(Records for the exercise)

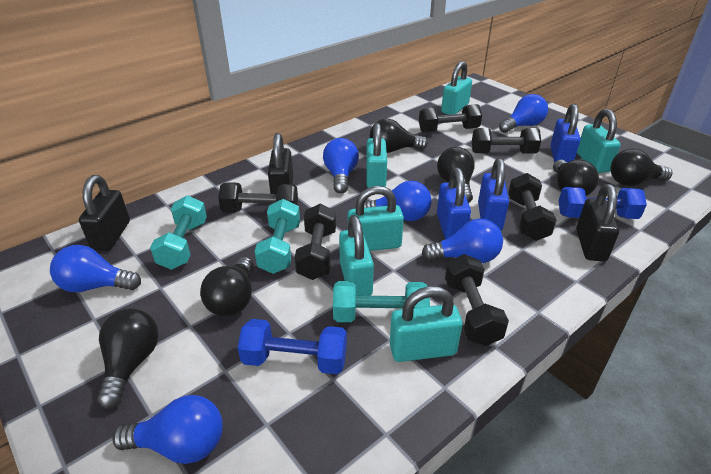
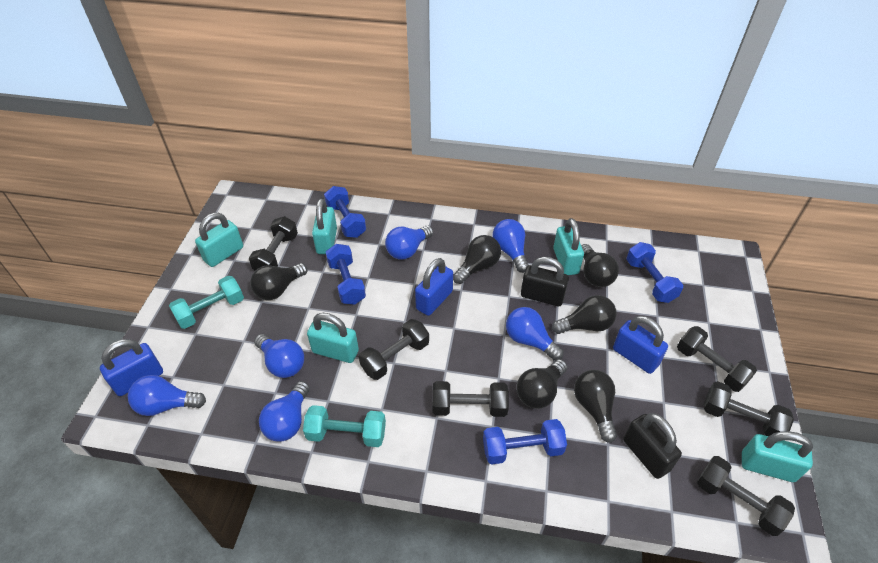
black padlock: 3 -> 2
blue dumbbell: 2 -> 4
turquoise dumbbell: 3 -> 2
turquoise padlock: 6 -> 5

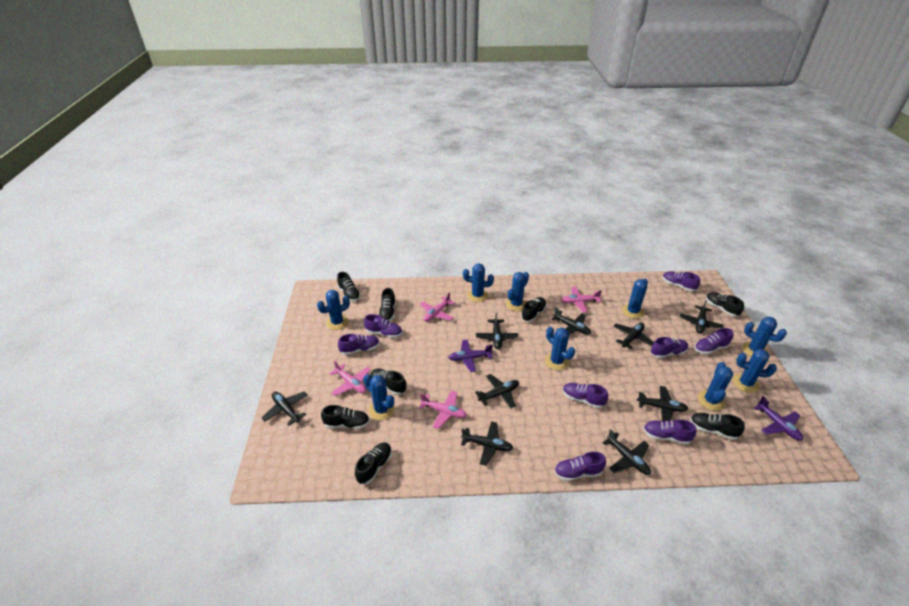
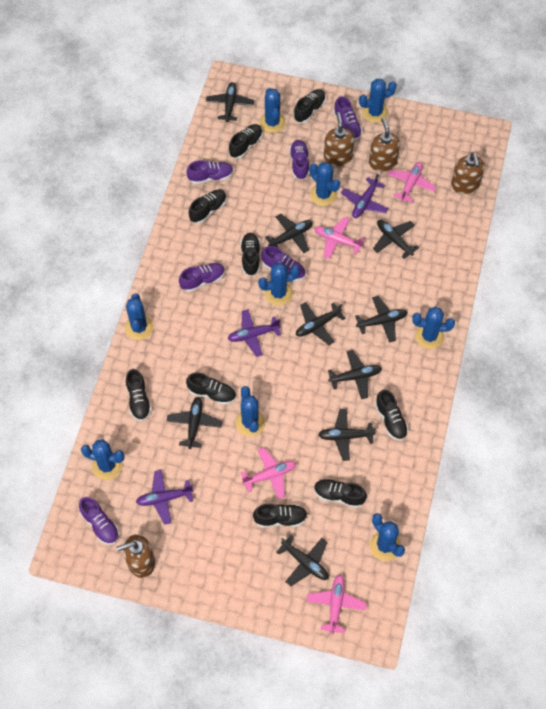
black shoe: 8 -> 9
brown soap dispenser: 0 -> 4
purple plane: 2 -> 3
purple shoe: 8 -> 6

(End Records for the exercise)

■ Task directions: Reproduce exactly the part of the records above that begins at the line holding "blue dumbbell: 2 -> 4" and ends at the final line, both included, leaving out the pictures.

■ Solution below:
blue dumbbell: 2 -> 4
turquoise dumbbell: 3 -> 2
turquoise padlock: 6 -> 5

black shoe: 8 -> 9
brown soap dispenser: 0 -> 4
purple plane: 2 -> 3
purple shoe: 8 -> 6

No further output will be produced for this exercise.